- **Written request**: Return the material below word for word, keeping every line unchanged.

Pointing material for text and elements
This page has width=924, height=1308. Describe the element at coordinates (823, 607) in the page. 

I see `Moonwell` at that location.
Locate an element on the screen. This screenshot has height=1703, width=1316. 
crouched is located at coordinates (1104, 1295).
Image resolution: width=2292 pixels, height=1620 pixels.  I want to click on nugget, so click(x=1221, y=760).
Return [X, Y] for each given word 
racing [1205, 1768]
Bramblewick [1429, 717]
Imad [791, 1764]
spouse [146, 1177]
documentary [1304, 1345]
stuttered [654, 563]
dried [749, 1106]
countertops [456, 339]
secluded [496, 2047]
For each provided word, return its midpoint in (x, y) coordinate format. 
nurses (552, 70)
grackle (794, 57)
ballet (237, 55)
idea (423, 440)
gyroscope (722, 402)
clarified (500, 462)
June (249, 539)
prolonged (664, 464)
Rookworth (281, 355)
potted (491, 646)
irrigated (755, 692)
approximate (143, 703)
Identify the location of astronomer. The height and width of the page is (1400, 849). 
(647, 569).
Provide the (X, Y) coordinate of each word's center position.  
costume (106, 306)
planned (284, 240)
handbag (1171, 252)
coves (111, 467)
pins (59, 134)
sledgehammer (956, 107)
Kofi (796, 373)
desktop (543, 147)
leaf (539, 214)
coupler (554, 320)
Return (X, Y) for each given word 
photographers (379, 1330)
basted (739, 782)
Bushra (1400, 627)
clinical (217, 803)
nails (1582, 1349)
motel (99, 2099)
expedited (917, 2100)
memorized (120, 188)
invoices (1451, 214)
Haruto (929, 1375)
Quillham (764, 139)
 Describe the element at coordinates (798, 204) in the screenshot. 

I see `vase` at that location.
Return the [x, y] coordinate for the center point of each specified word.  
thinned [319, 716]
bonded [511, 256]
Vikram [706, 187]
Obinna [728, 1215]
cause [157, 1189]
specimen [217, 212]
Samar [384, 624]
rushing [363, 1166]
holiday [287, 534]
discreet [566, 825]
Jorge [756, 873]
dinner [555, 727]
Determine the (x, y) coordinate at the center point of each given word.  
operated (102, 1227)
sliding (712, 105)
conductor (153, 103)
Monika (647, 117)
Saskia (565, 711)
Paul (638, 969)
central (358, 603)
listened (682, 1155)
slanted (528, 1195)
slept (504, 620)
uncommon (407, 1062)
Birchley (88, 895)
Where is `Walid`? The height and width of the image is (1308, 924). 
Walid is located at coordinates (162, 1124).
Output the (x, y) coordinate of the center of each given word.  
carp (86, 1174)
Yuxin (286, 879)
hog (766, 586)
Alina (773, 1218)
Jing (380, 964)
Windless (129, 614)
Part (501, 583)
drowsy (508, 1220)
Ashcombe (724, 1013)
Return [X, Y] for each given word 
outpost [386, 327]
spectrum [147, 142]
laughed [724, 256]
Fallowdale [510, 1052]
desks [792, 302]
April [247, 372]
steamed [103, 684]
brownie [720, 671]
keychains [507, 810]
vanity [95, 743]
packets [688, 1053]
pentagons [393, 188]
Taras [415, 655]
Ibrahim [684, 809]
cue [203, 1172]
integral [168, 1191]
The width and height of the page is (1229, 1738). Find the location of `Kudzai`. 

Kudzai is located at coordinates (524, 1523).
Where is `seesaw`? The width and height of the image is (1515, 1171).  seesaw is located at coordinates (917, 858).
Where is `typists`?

- **Answer to this task**:
This page has width=924, height=1308. Describe the element at coordinates (823, 607) in the page. 

I see `Moonwell` at that location.
Locate an element on the screen. This screenshot has height=1703, width=1316. 
crouched is located at coordinates (1104, 1295).
Image resolution: width=2292 pixels, height=1620 pixels.  I want to click on nugget, so click(x=1221, y=760).
Return [X, Y] for each given word 
racing [1205, 1768]
Bramblewick [1429, 717]
Imad [791, 1764]
spouse [146, 1177]
documentary [1304, 1345]
stuttered [654, 563]
dried [749, 1106]
countertops [456, 339]
secluded [496, 2047]
For each provided word, return its midpoint in (x, y) coordinate format. 
nurses (552, 70)
grackle (794, 57)
ballet (237, 55)
idea (423, 440)
gyroscope (722, 402)
clarified (500, 462)
June (249, 539)
prolonged (664, 464)
Rookworth (281, 355)
potted (491, 646)
irrigated (755, 692)
approximate (143, 703)
Identify the location of astronomer. The height and width of the page is (1400, 849). 
(647, 569).
Provide the (X, Y) coordinate of each word's center position.  
costume (106, 306)
planned (284, 240)
handbag (1171, 252)
coves (111, 467)
pins (59, 134)
sledgehammer (956, 107)
Kofi (796, 373)
desktop (543, 147)
leaf (539, 214)
coupler (554, 320)
Return (X, Y) for each given word 
photographers (379, 1330)
basted (739, 782)
Bushra (1400, 627)
clinical (217, 803)
nails (1582, 1349)
motel (99, 2099)
expedited (917, 2100)
memorized (120, 188)
invoices (1451, 214)
Haruto (929, 1375)
Quillham (764, 139)
 Describe the element at coordinates (798, 204) in the screenshot. 

I see `vase` at that location.
Return the [x, y] coordinate for the center point of each specified word.  
thinned [319, 716]
bonded [511, 256]
Vikram [706, 187]
Obinna [728, 1215]
cause [157, 1189]
specimen [217, 212]
Samar [384, 624]
rushing [363, 1166]
holiday [287, 534]
discreet [566, 825]
Jorge [756, 873]
dinner [555, 727]
Determine the (x, y) coordinate at the center point of each given word.  
operated (102, 1227)
sliding (712, 105)
conductor (153, 103)
Monika (647, 117)
Saskia (565, 711)
Paul (638, 969)
central (358, 603)
listened (682, 1155)
slanted (528, 1195)
slept (504, 620)
uncommon (407, 1062)
Birchley (88, 895)
Where is `Walid`? The height and width of the image is (1308, 924). 
Walid is located at coordinates (162, 1124).
Output the (x, y) coordinate of the center of each given word.  
carp (86, 1174)
Yuxin (286, 879)
hog (766, 586)
Alina (773, 1218)
Jing (380, 964)
Windless (129, 614)
Part (501, 583)
drowsy (508, 1220)
Ashcombe (724, 1013)
Return [X, Y] for each given word 
outpost [386, 327]
spectrum [147, 142]
laughed [724, 256]
Fallowdale [510, 1052]
desks [792, 302]
April [247, 372]
steamed [103, 684]
brownie [720, 671]
keychains [507, 810]
vanity [95, 743]
packets [688, 1053]
pentagons [393, 188]
Taras [415, 655]
Ibrahim [684, 809]
cue [203, 1172]
integral [168, 1191]
The width and height of the page is (1229, 1738). Find the location of `Kudzai`. 

Kudzai is located at coordinates (524, 1523).
Where is `seesaw`? The width and height of the image is (1515, 1171).  seesaw is located at coordinates (917, 858).
Where is `typists`?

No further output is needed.